| Saved data entries |
====================

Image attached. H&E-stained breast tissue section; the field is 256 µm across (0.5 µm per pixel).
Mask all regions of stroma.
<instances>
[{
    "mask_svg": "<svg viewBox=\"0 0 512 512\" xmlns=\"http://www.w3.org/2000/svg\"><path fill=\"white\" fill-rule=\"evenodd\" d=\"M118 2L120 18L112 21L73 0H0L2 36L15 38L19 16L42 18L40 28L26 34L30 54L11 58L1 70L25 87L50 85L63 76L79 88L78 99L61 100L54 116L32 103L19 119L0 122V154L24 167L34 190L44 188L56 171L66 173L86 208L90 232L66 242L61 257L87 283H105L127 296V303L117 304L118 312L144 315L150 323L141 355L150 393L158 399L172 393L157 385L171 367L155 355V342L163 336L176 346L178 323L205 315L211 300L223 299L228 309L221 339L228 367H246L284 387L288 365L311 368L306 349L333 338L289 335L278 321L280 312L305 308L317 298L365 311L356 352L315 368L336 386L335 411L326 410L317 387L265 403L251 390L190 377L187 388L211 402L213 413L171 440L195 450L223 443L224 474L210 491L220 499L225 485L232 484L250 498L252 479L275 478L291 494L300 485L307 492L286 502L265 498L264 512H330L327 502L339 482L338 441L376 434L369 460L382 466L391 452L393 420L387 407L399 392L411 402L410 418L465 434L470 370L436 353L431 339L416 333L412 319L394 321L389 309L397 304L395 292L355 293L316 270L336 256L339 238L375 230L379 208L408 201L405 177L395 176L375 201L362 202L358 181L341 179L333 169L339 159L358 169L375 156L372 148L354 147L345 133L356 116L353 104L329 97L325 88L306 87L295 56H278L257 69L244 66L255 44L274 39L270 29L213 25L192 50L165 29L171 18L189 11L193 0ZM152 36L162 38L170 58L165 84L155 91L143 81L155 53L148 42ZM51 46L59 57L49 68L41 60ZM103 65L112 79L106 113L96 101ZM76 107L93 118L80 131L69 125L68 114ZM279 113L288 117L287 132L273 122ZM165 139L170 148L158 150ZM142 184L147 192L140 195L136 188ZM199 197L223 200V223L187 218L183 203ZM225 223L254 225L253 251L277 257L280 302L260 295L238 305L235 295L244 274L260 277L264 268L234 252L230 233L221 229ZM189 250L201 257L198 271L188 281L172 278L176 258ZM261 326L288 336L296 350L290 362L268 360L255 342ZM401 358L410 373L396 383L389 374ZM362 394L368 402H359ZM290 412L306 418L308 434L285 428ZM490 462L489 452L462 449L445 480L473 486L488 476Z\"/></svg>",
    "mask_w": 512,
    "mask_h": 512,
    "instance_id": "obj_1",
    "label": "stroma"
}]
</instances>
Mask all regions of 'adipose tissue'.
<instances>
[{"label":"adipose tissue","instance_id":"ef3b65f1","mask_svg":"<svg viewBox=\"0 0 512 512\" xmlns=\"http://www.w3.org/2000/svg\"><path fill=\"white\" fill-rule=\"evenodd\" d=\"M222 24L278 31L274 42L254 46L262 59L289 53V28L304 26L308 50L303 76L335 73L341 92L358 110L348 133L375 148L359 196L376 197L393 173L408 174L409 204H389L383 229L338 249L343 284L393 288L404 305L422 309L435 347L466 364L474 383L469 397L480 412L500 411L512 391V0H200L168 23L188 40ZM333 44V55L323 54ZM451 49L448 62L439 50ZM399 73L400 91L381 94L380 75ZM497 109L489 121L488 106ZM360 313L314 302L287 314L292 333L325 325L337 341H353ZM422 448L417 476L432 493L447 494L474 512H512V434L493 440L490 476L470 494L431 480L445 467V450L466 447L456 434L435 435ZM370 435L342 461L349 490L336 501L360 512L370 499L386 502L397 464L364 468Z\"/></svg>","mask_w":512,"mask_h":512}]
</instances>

====================

| WHAT IS EXPECTED |
Filter out all lines lacking the word "regions" and copy the rest.

| RESPONSE |
Mask all regions of stroma.
Mask all regions of 'adipose tissue'.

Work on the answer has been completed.